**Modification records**
-.-.-

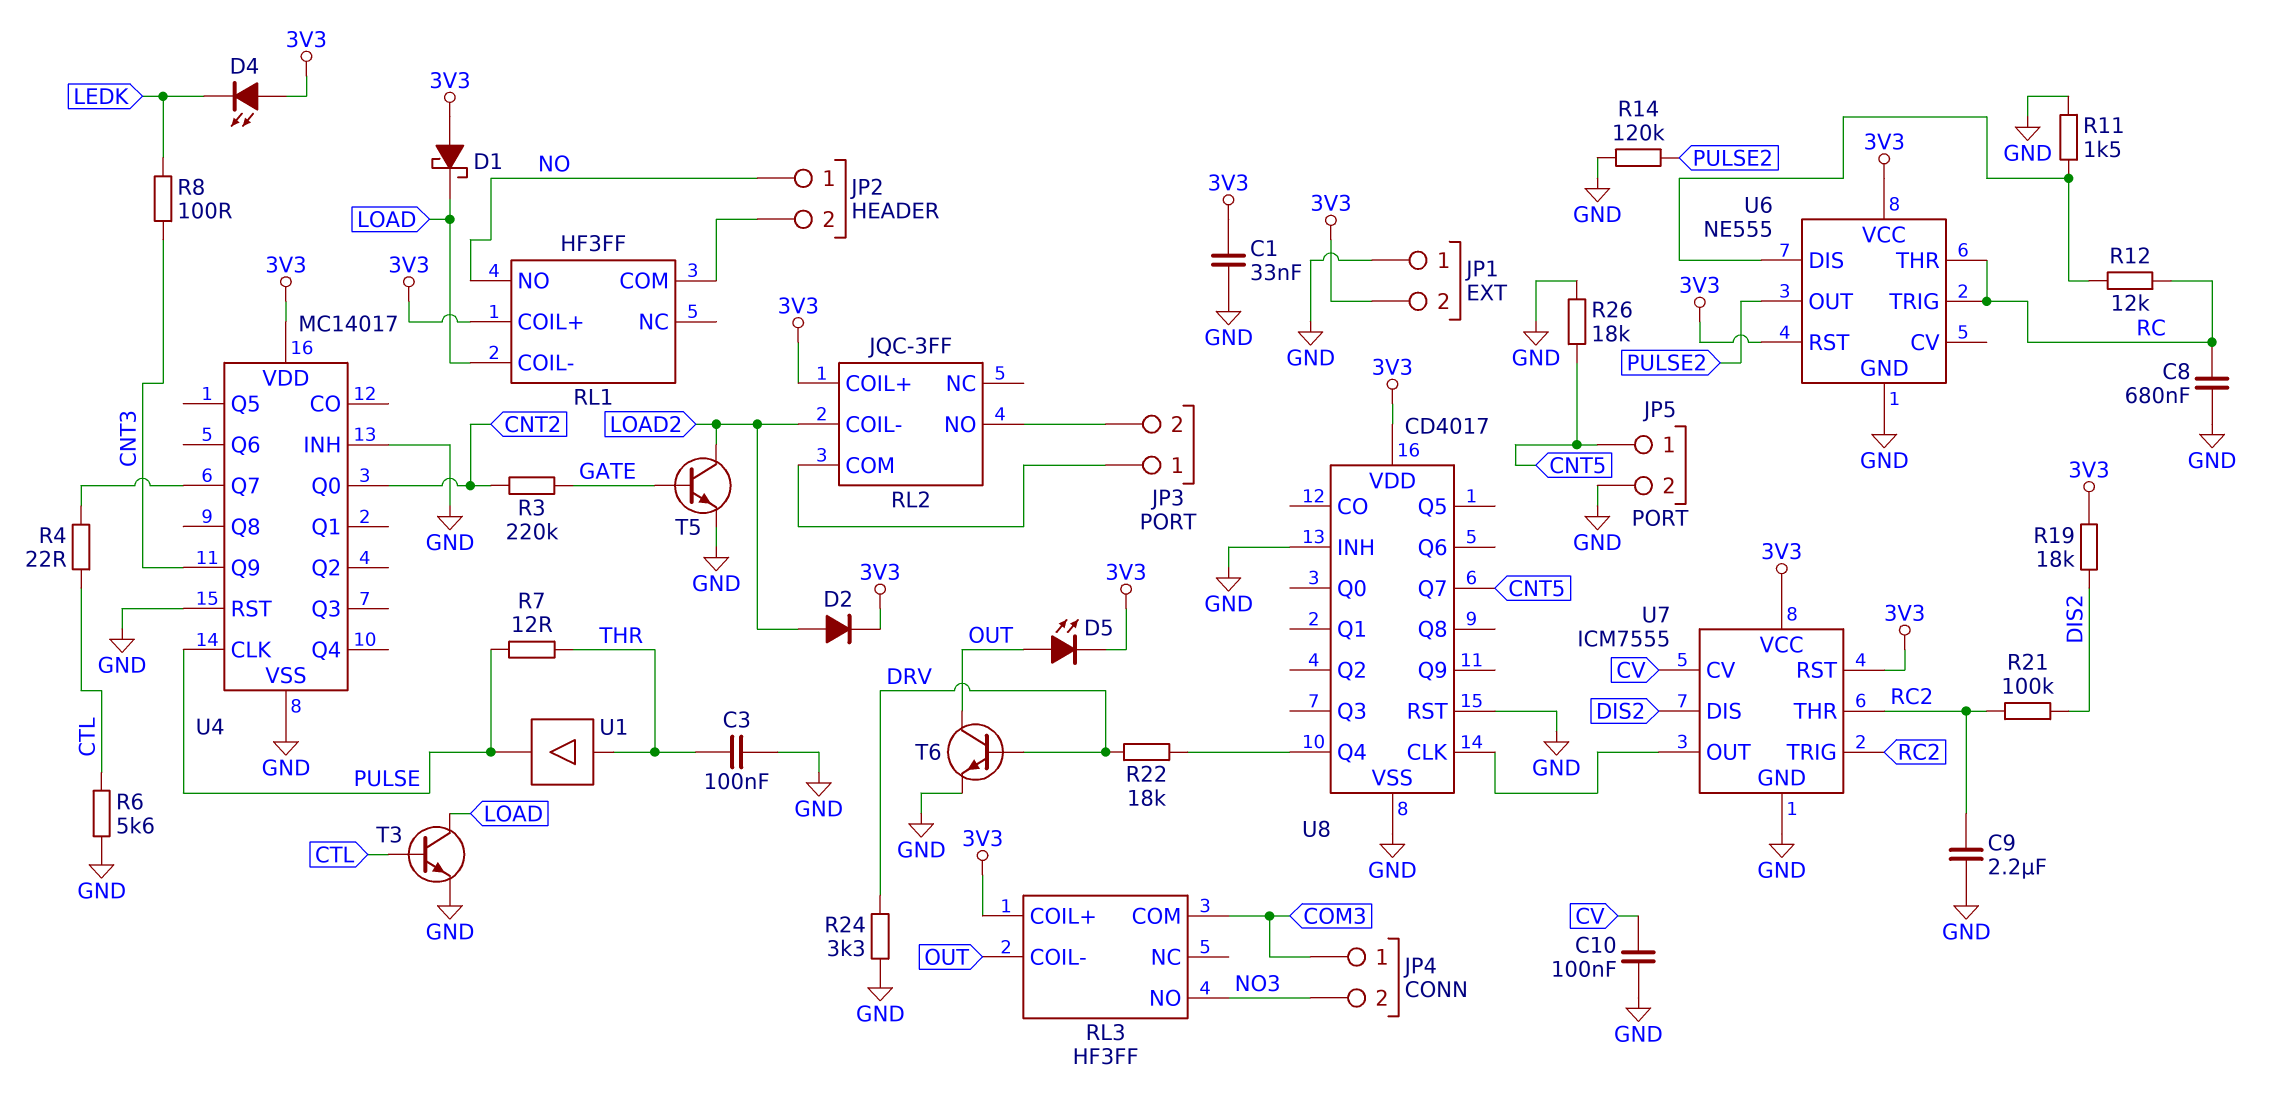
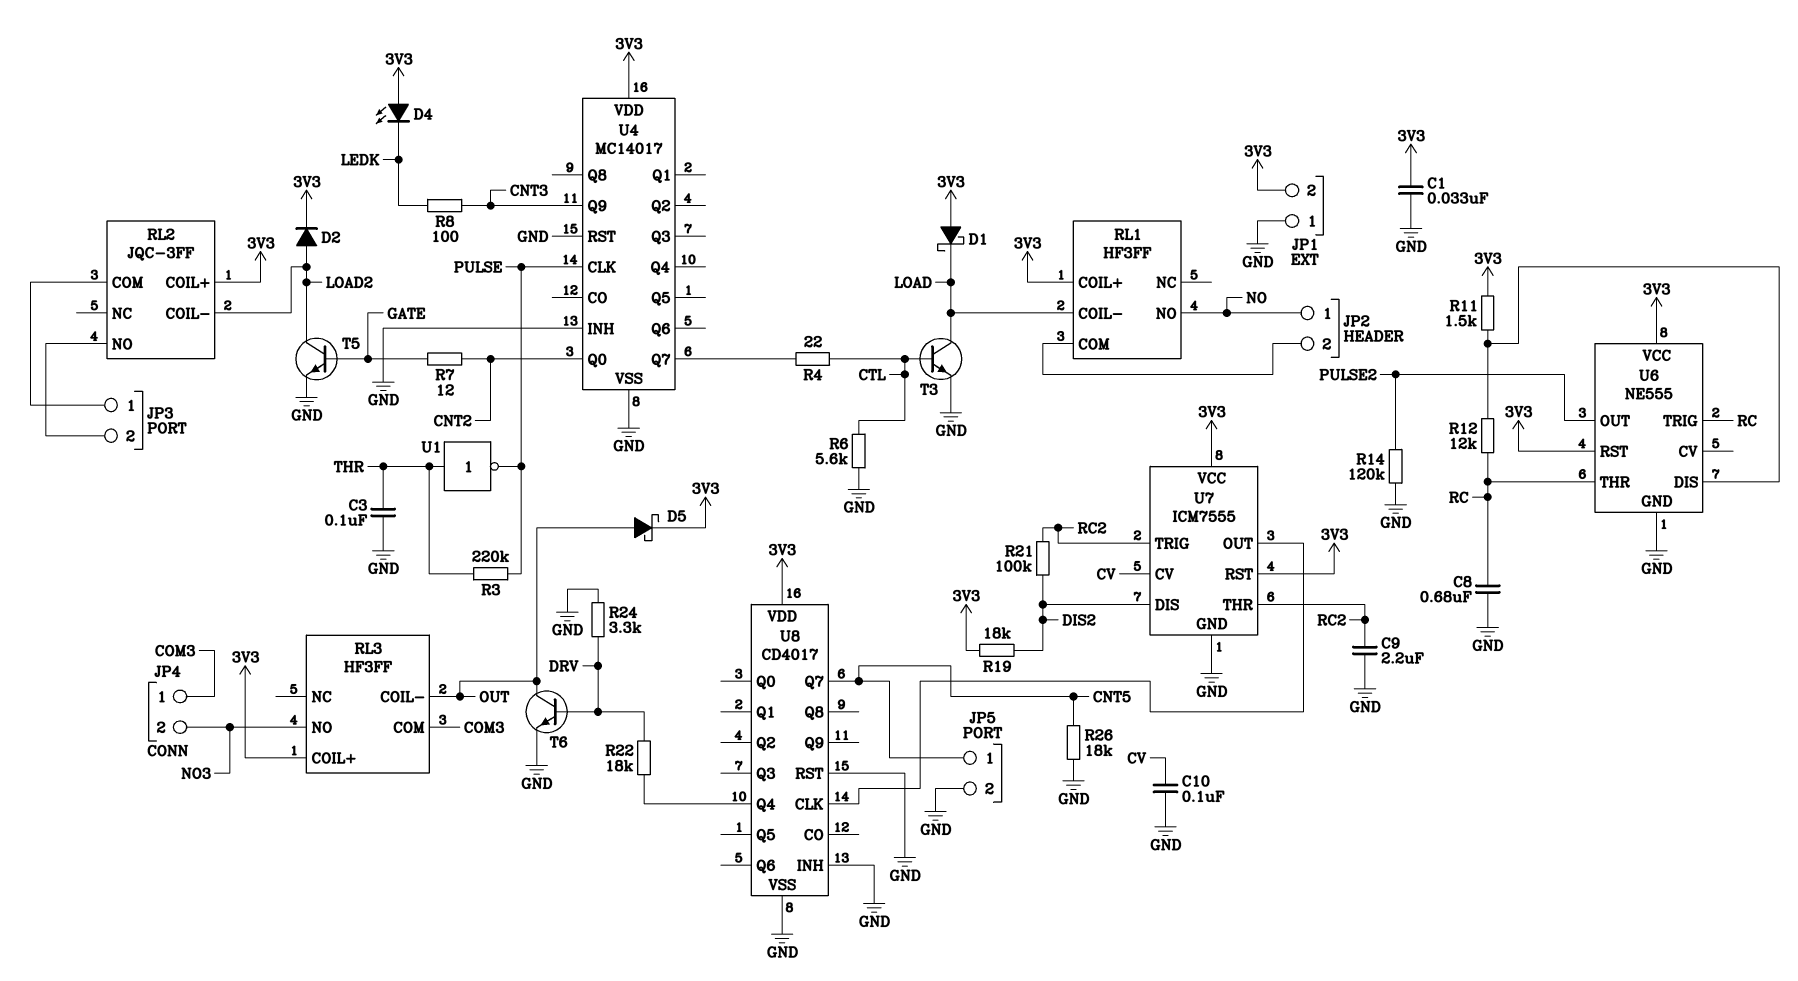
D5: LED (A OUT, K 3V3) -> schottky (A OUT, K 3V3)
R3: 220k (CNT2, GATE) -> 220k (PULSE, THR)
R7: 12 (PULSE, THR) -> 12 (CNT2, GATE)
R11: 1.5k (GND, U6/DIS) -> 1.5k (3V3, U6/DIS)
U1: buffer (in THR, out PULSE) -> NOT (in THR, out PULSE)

-.-.-

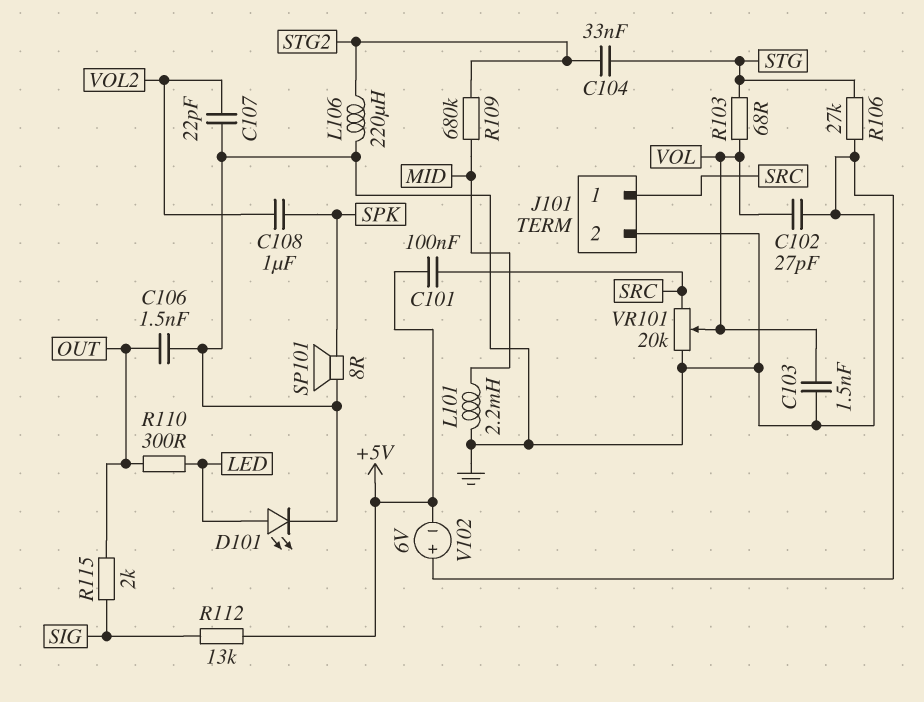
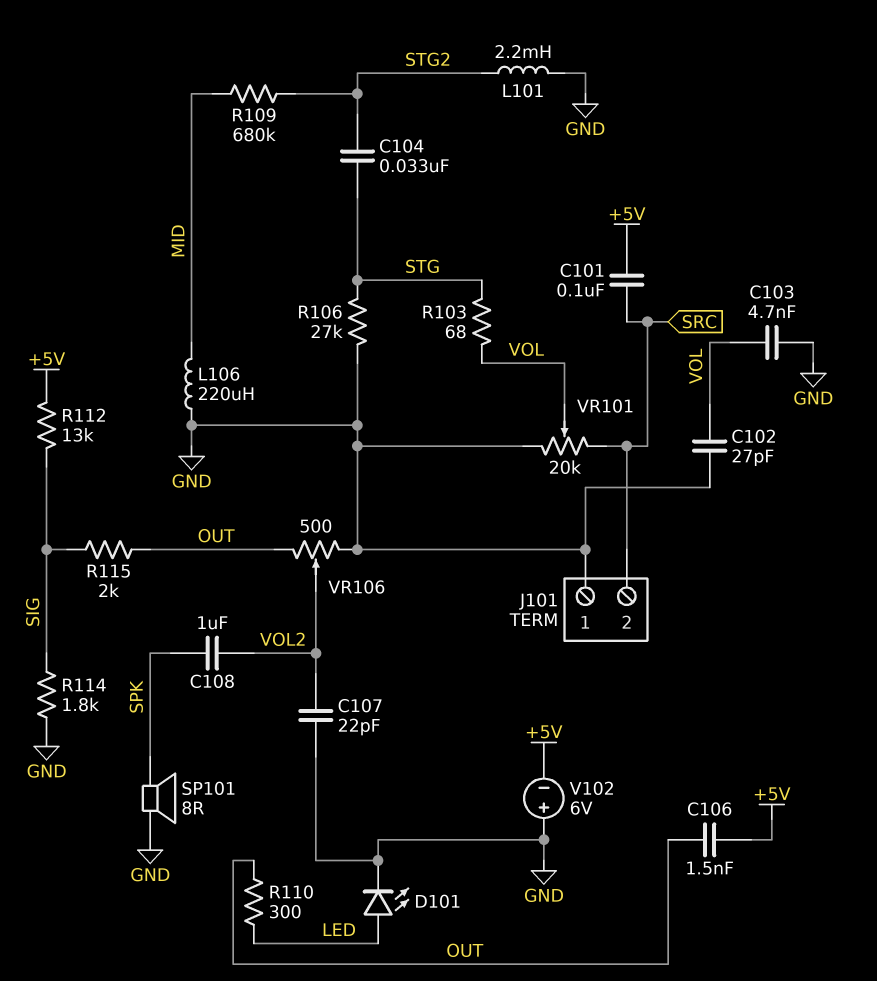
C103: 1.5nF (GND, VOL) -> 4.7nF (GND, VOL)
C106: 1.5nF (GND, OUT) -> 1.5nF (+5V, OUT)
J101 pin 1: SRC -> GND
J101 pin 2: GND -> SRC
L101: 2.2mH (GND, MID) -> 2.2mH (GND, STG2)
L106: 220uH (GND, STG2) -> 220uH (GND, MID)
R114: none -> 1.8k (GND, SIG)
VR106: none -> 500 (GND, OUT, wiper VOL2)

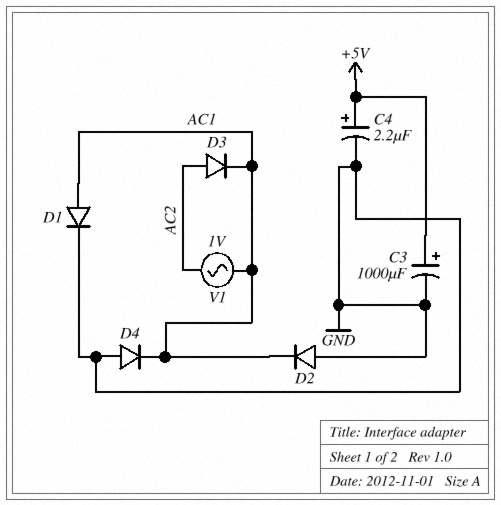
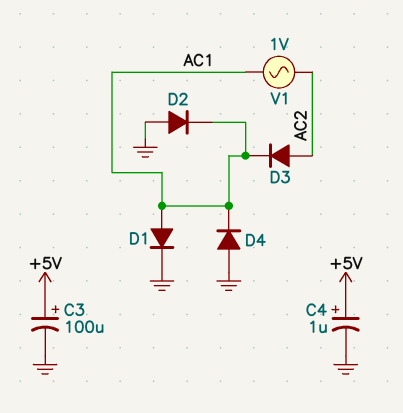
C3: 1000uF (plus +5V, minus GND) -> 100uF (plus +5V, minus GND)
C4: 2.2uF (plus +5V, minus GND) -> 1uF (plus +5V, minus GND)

-.-.-

**What the task asks**
Among the lines of the records above, count those containing the word "PULSE", then give the number by itself.

**Answer space**
3